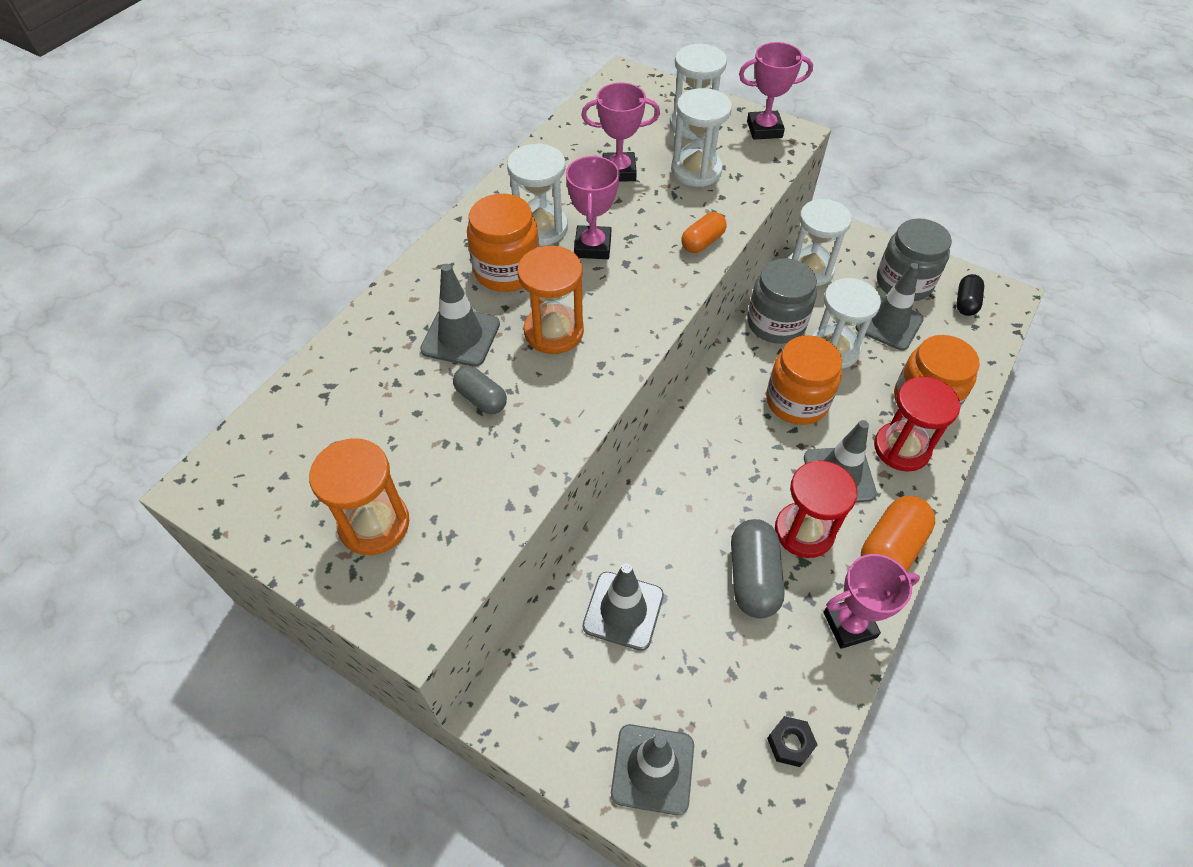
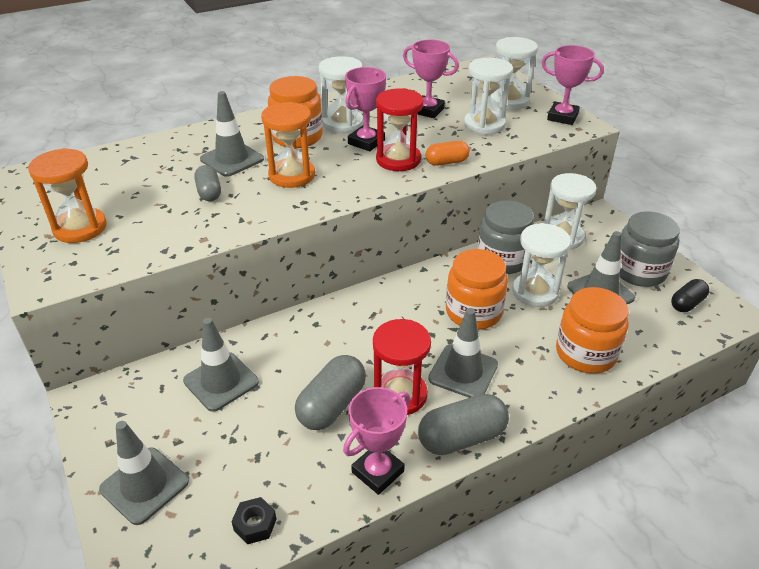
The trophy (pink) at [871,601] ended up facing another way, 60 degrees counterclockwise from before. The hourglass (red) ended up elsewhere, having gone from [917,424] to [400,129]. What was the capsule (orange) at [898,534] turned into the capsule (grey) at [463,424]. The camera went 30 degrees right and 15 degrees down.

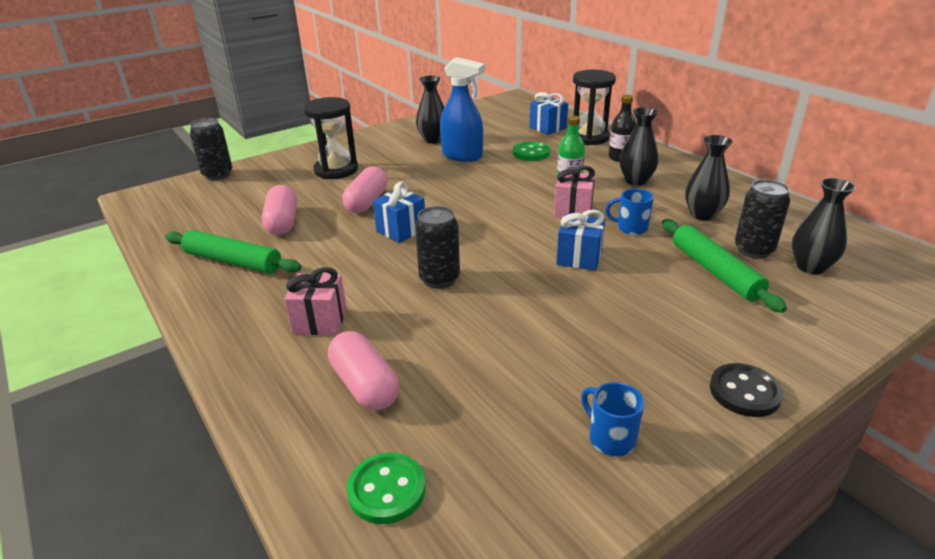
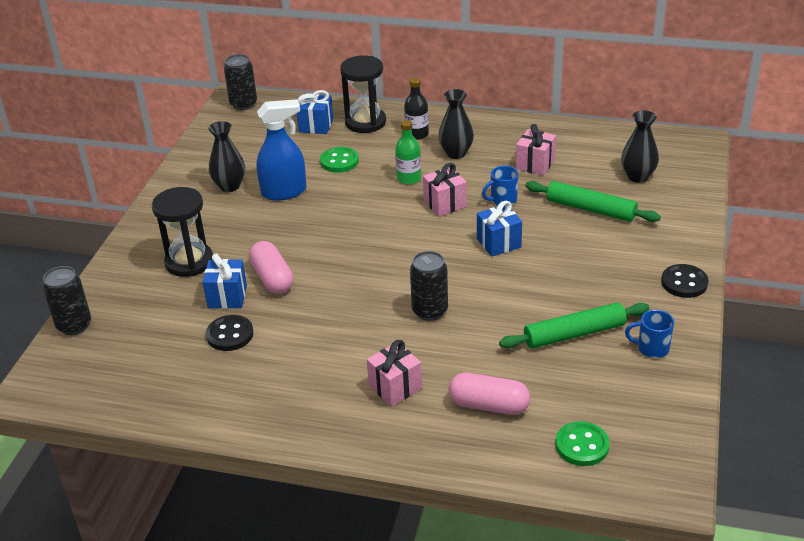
The gift (blue) ended up elsewhere, having gone from [399,212] to [225,281]. Where the capsule (pink) stood at [279,210], the button (black) came to stand at [230,333]. The can (black) ended up elsewhere, having gone from [762,219] to [240,82]. The rolling pin (green) ended up elsewhere, having gone from [233,252] to [574,325]. Where the vase (black) stood at [709,178], the gift (pink) came to stand at [536,150]. The camera went 40 degrees left and 5 degrees up.

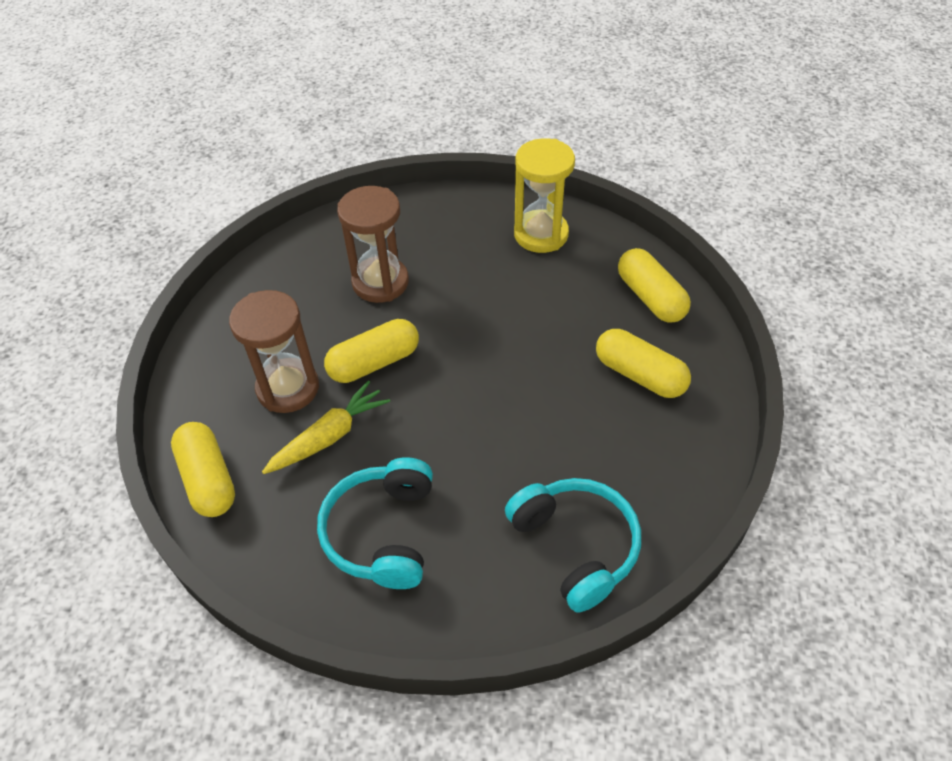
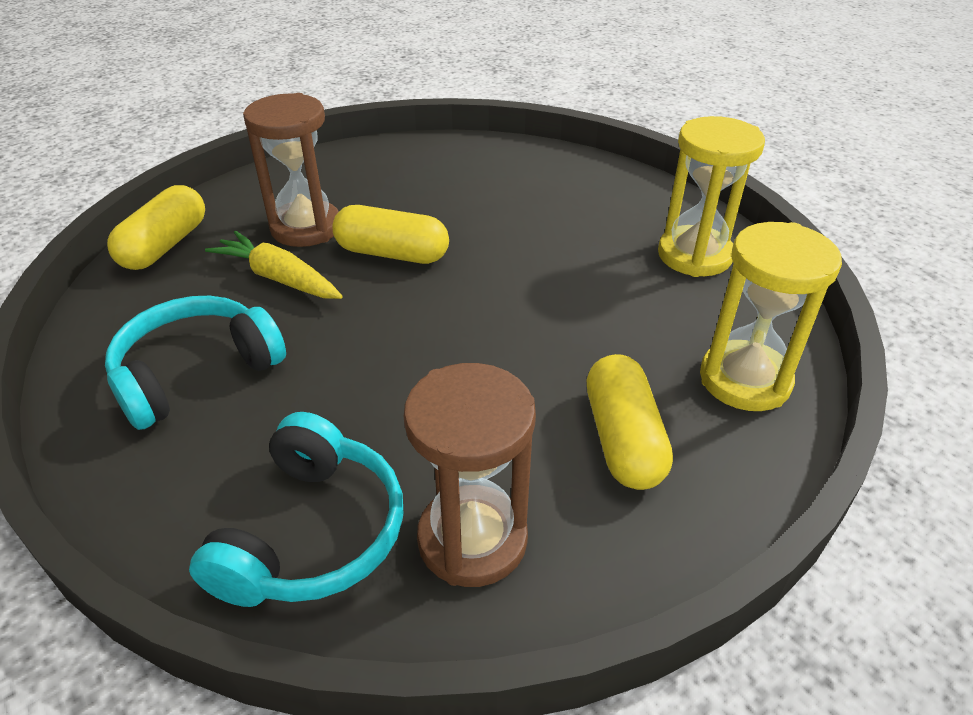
The carrot (yellow) at [326,427] ended up facing another way, 150 degrees counterclockwise from before. The hourglass (brown) ended up elsewhere, having gone from [373,244] to [470,475]. Where the capsule (yellow) stood at [654,285], the hourglass (yellow) came to stand at [771,316]. The camera went 45 degrees right and 10 degrees down.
• • • •
[What is expected]
All the material above should be written out exactly, with images omitted.

[Result of this exercise]
The trophy (pink) at [871,601] ended up facing another way, 60 degrees counterclockwise from before. The hourglass (red) ended up elsewhere, having gone from [917,424] to [400,129]. What was the capsule (orange) at [898,534] turned into the capsule (grey) at [463,424]. The camera went 30 degrees right and 15 degrees down.

The gift (blue) ended up elsewhere, having gone from [399,212] to [225,281]. Where the capsule (pink) stood at [279,210], the button (black) came to stand at [230,333]. The can (black) ended up elsewhere, having gone from [762,219] to [240,82]. The rolling pin (green) ended up elsewhere, having gone from [233,252] to [574,325]. Where the vase (black) stood at [709,178], the gift (pink) came to stand at [536,150]. The camera went 40 degrees left and 5 degrees up.

The carrot (yellow) at [326,427] ended up facing another way, 150 degrees counterclockwise from before. The hourglass (brown) ended up elsewhere, having gone from [373,244] to [470,475]. Where the capsule (yellow) stood at [654,285], the hourglass (yellow) came to stand at [771,316]. The camera went 45 degrees right and 10 degrees down.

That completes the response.